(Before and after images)
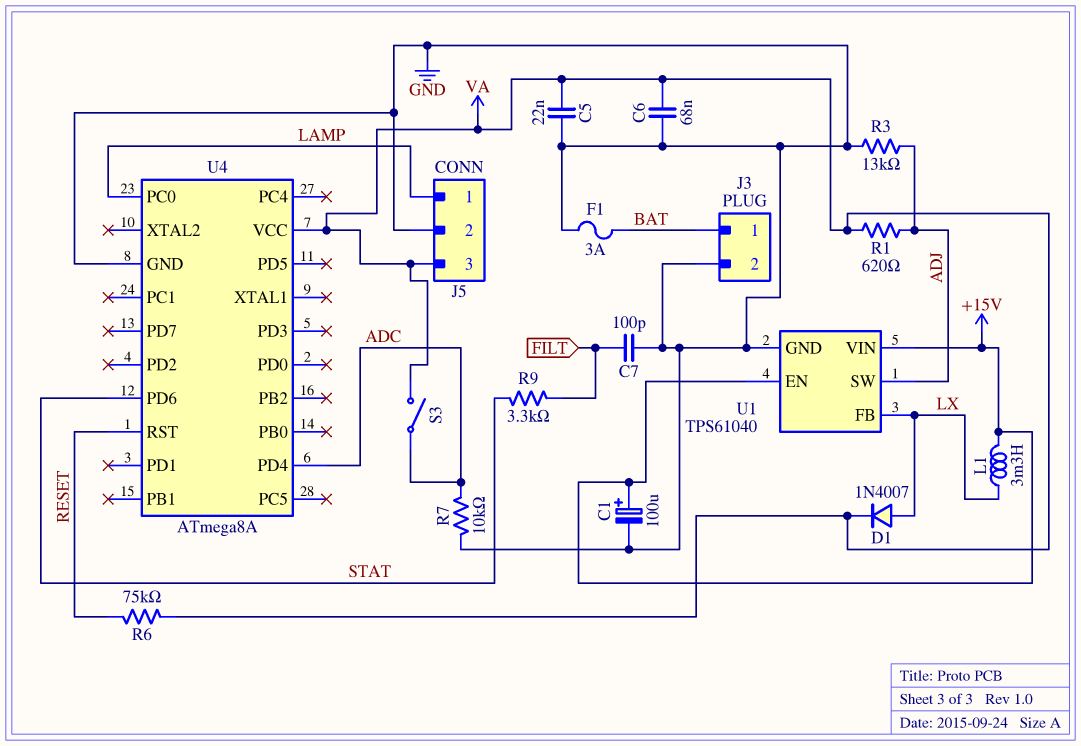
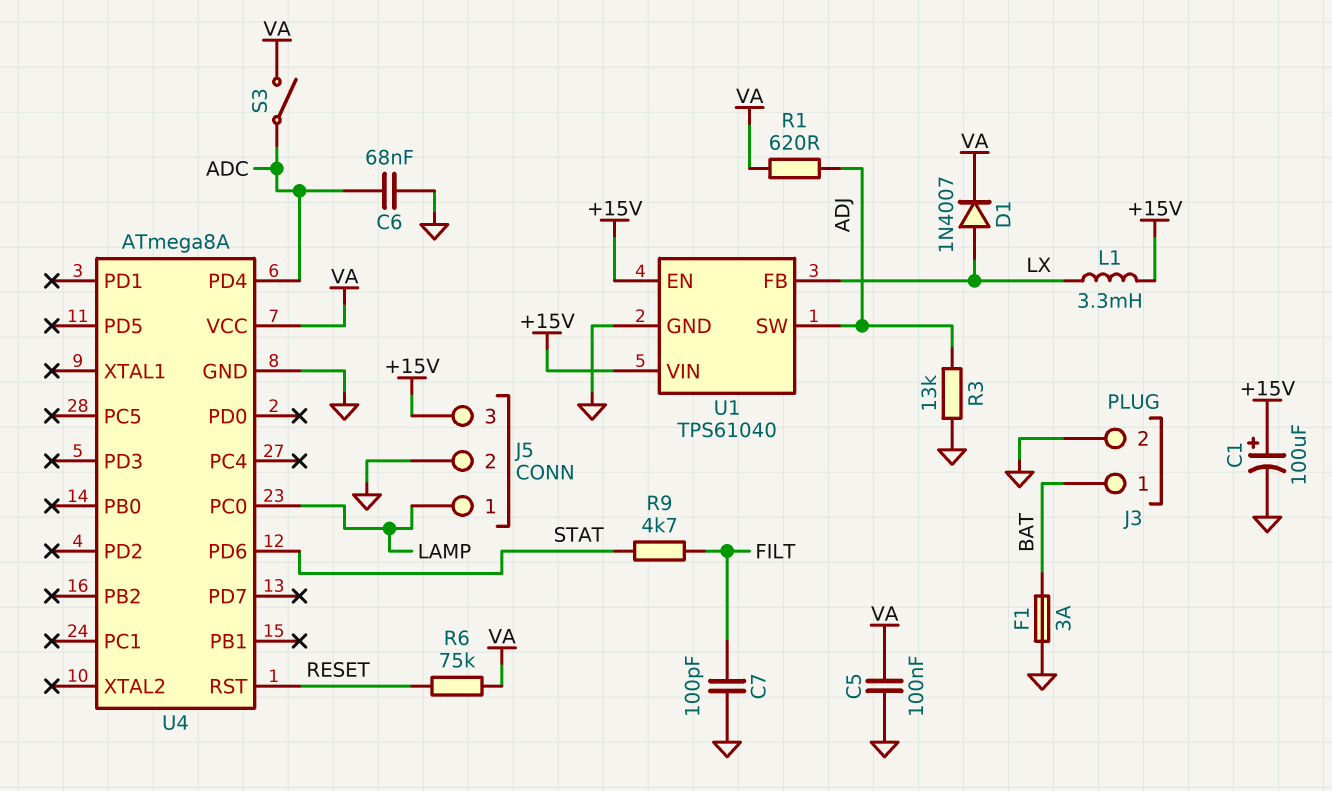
C5: 22nF (GND, VA) -> 100nF (GND, VA)
C6: 68nF (GND, VA) -> 68nF (ADC, GND)
J5 pin 3: VA -> +15V
R7: 10k (ADC, GND) -> none
R9: 3.3k (FILT, STAT) -> 4.7k (FILT, STAT)

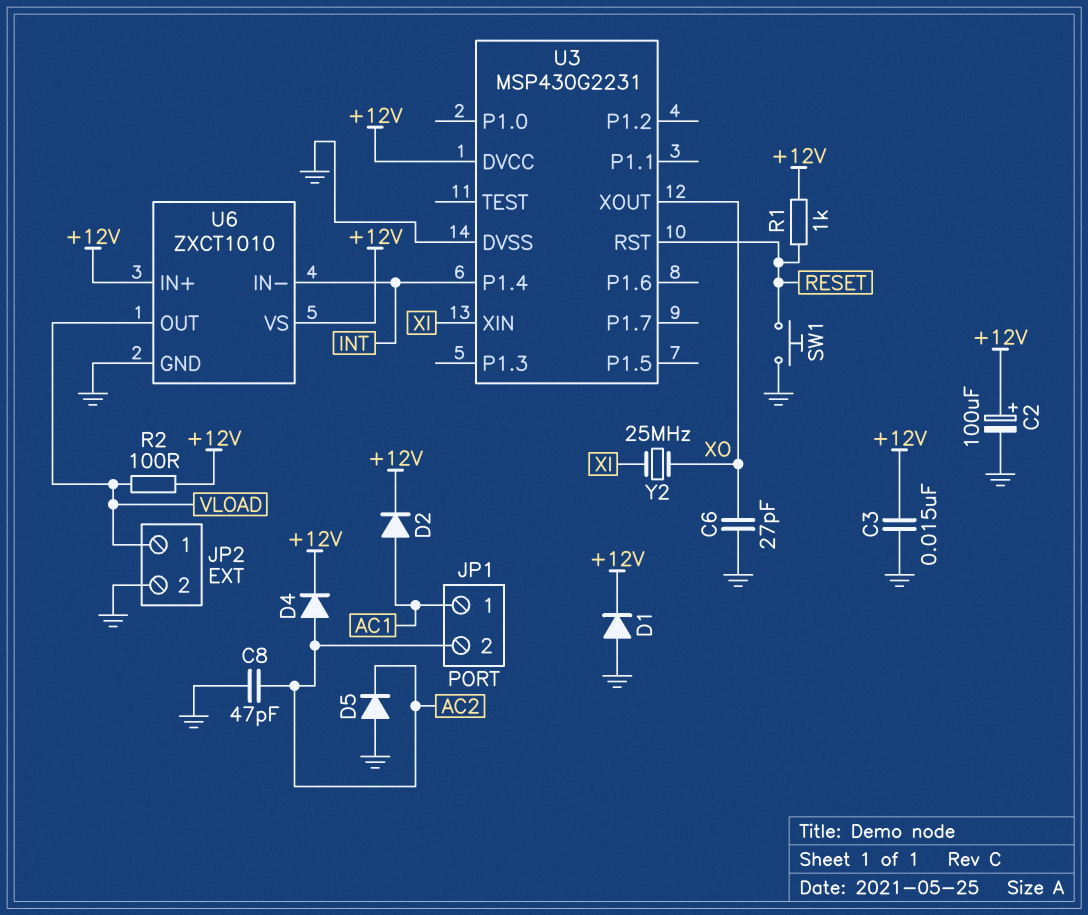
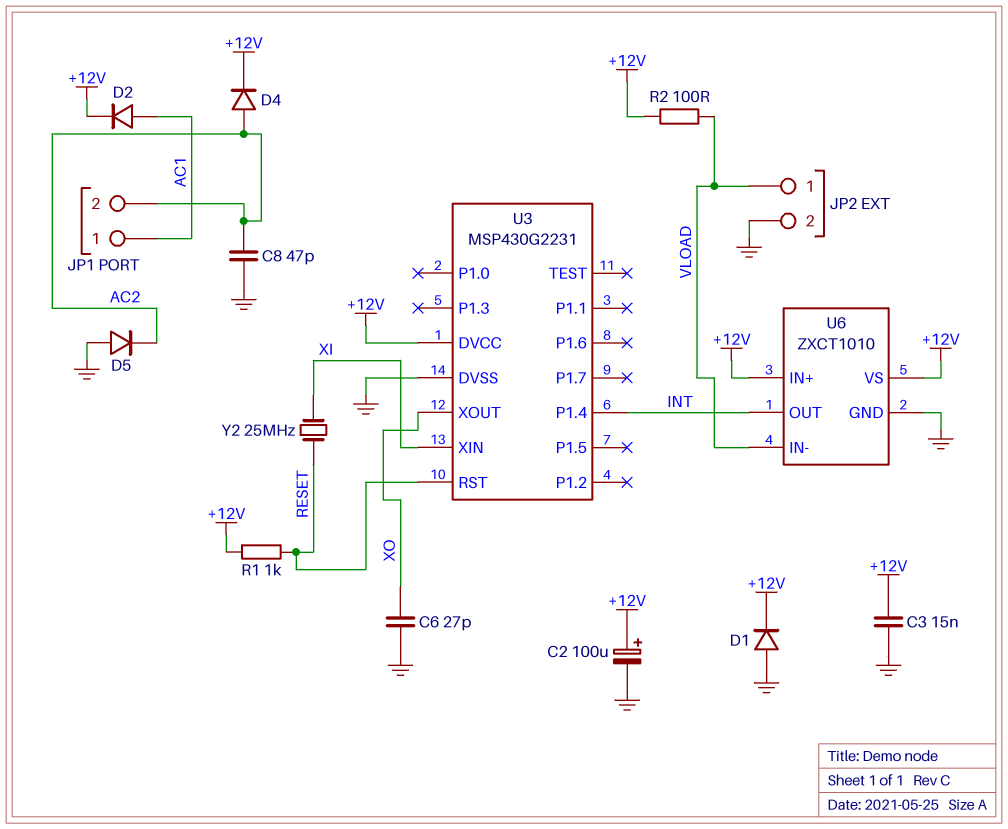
SW1: button (GND, RESET) -> none
U6 pin IN-: INT -> VLOAD
U6 pin OUT: VLOAD -> INT
Y2: 25MHz (XI, XO) -> 25MHz (RESET, XI)

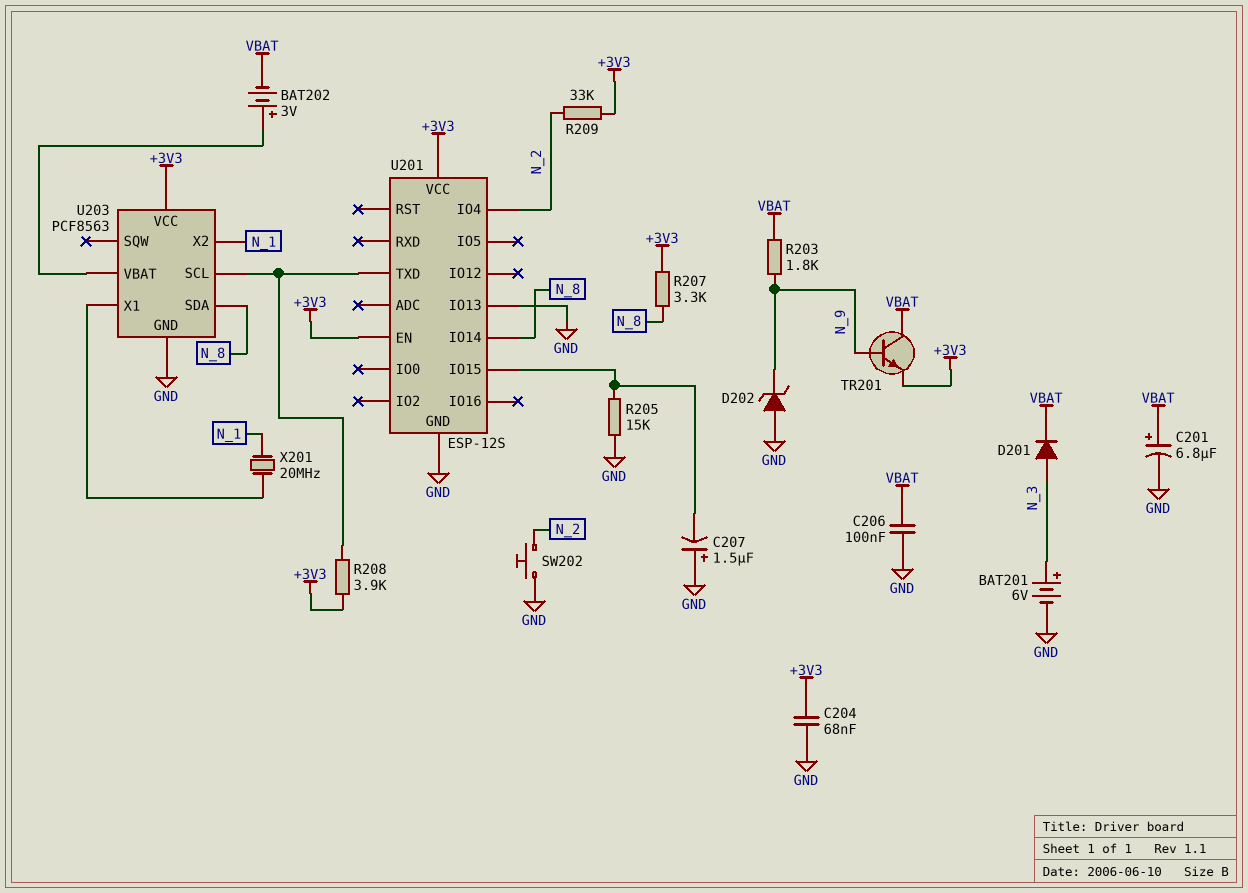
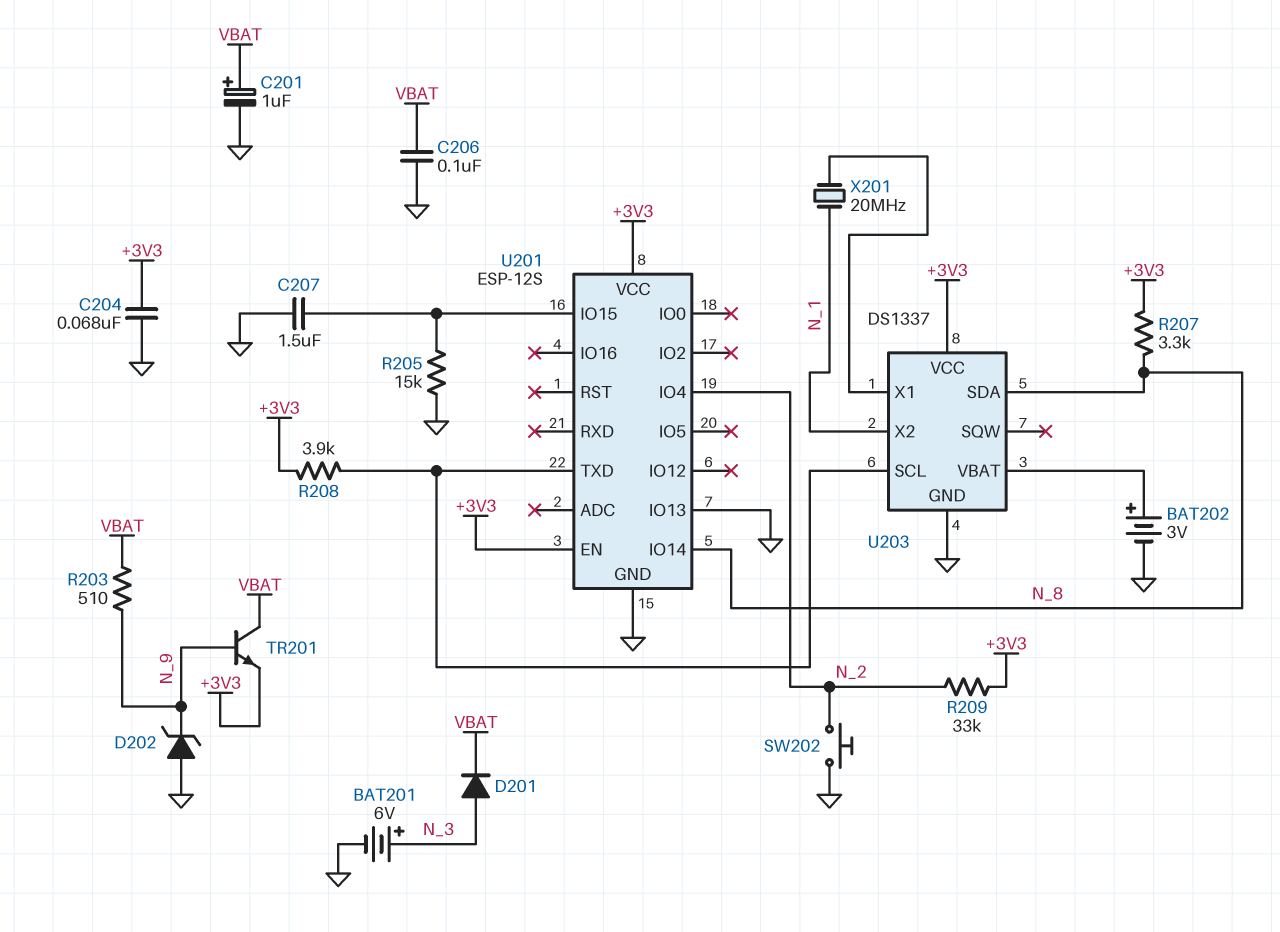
BAT202: 3V (plus U203/VBAT, minus VBAT) -> 3V (plus U203/VBAT, minus GND)
C201: 6.8uF (plus VBAT, minus GND) -> 1uF (plus VBAT, minus GND)
C207: 1.5uF (plus GND, minus U201/IO15) -> 1.5uF (GND, U201/IO15)
R203: 1.8k (N_9, VBAT) -> 510 (N_9, VBAT)
U203: PCF8563 -> DS1337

### Exercise directions
Drop the pictures and reproduce the rest of the data exactly.

### Exercise output
C5: 22nF (GND, VA) -> 100nF (GND, VA)
C6: 68nF (GND, VA) -> 68nF (ADC, GND)
J5 pin 3: VA -> +15V
R7: 10k (ADC, GND) -> none
R9: 3.3k (FILT, STAT) -> 4.7k (FILT, STAT)

SW1: button (GND, RESET) -> none
U6 pin IN-: INT -> VLOAD
U6 pin OUT: VLOAD -> INT
Y2: 25MHz (XI, XO) -> 25MHz (RESET, XI)

BAT202: 3V (plus U203/VBAT, minus VBAT) -> 3V (plus U203/VBAT, minus GND)
C201: 6.8uF (plus VBAT, minus GND) -> 1uF (plus VBAT, minus GND)
C207: 1.5uF (plus GND, minus U201/IO15) -> 1.5uF (GND, U201/IO15)
R203: 1.8k (N_9, VBAT) -> 510 (N_9, VBAT)
U203: PCF8563 -> DS1337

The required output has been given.